#### PROBLEM REQUIREMENTS:
Lines with the word "AGND" in them must be copied from the records below.

#### EXTRACTED MATERIAL:
★ ★ ★ ★ ★
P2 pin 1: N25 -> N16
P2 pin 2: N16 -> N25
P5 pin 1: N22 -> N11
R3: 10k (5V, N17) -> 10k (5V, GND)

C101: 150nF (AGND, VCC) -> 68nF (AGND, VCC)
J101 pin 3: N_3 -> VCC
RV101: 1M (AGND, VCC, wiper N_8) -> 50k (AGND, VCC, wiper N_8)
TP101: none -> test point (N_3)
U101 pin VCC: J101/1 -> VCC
★ ★ ★ ★ ★
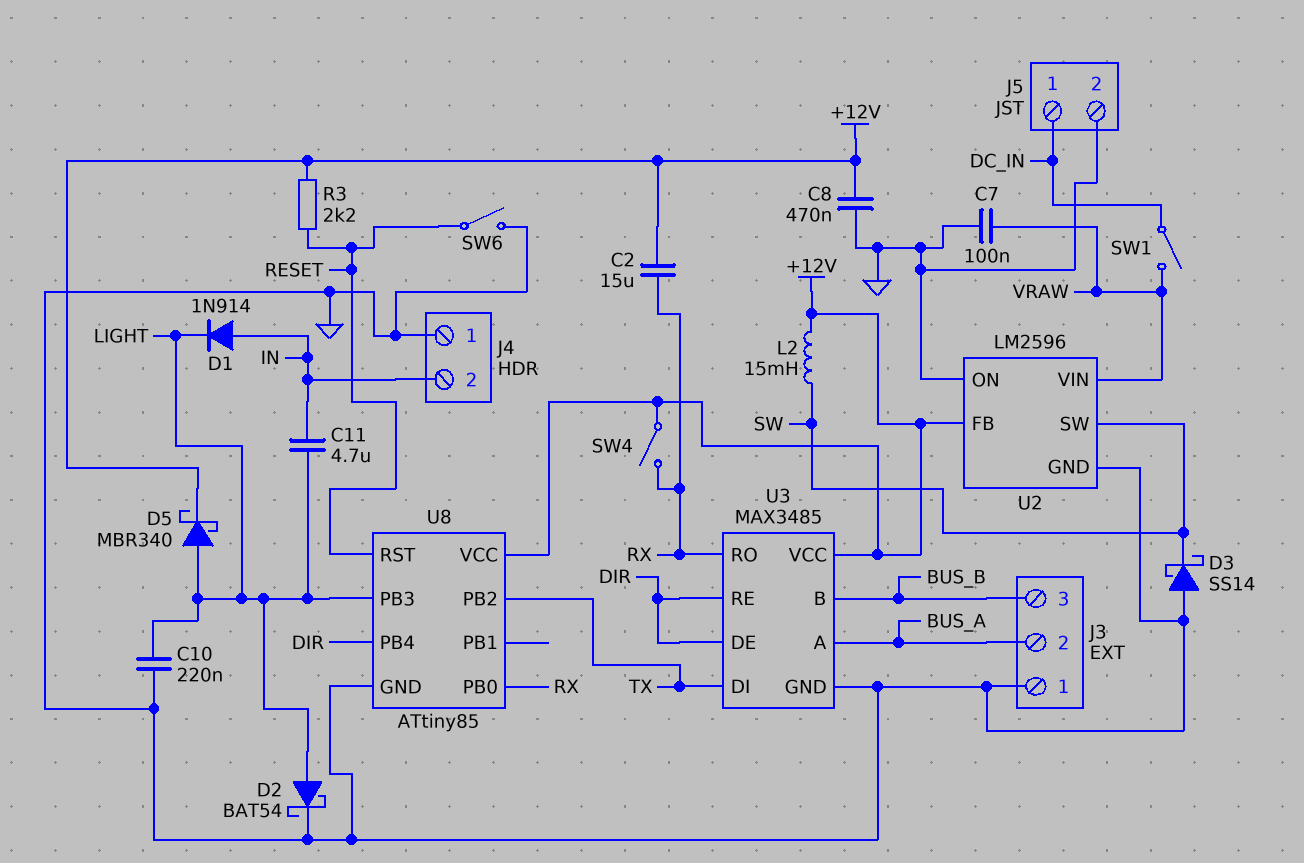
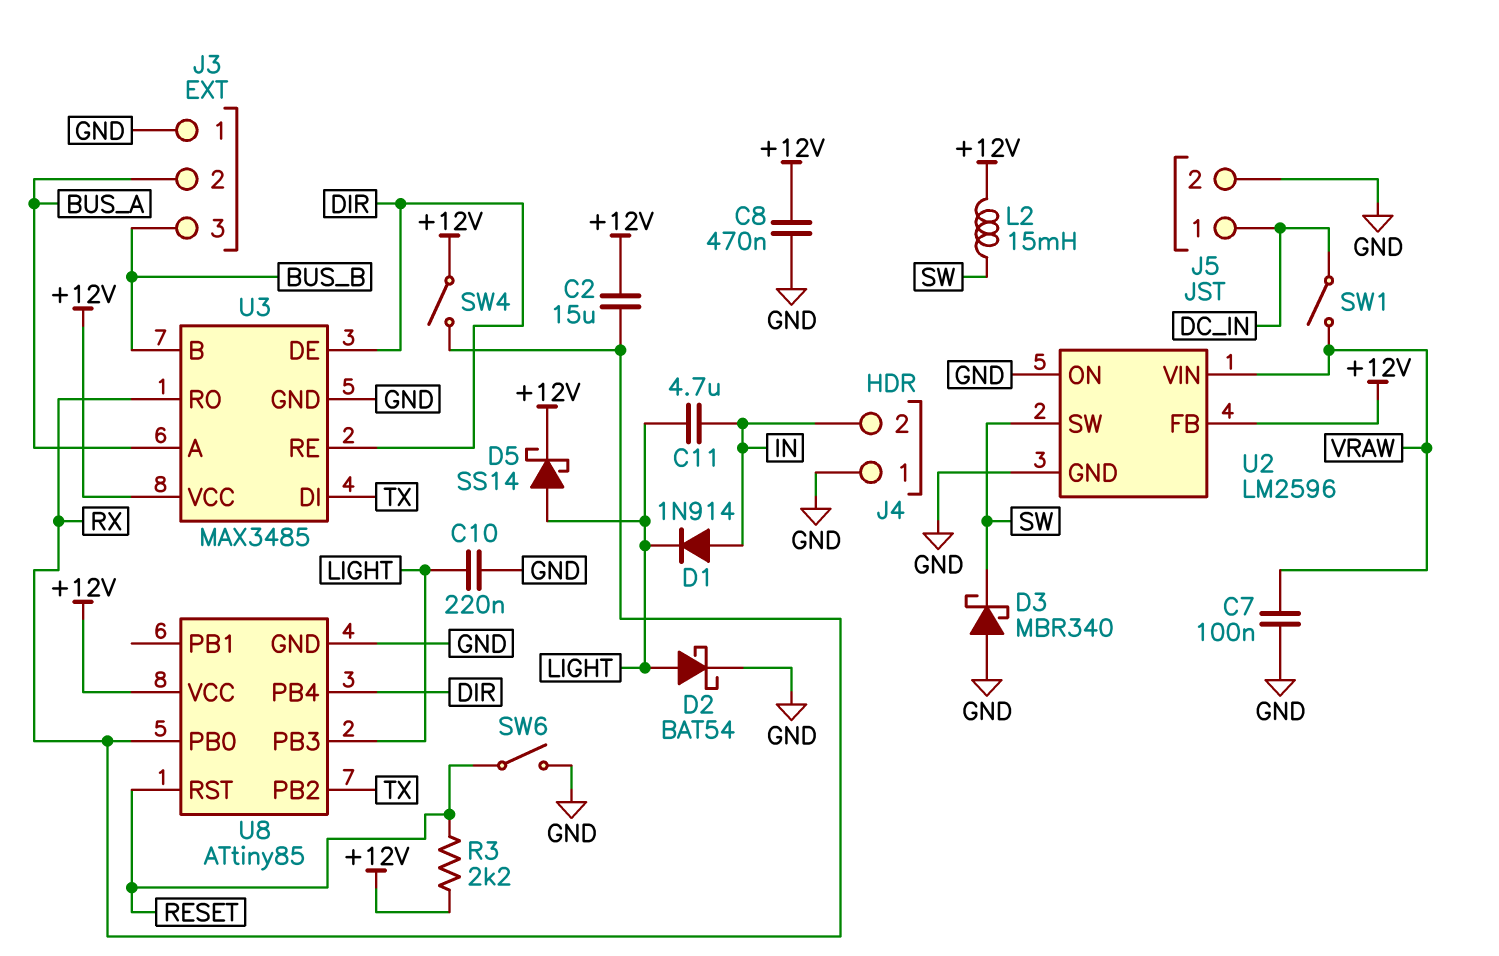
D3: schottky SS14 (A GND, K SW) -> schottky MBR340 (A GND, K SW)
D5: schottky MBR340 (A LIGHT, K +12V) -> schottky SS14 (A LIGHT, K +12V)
★ ★ ★ ★ ★
#### SOLUTION TO THE PROBLEM:
C101: 150nF (AGND, VCC) -> 68nF (AGND, VCC)
RV101: 1M (AGND, VCC, wiper N_8) -> 50k (AGND, VCC, wiper N_8)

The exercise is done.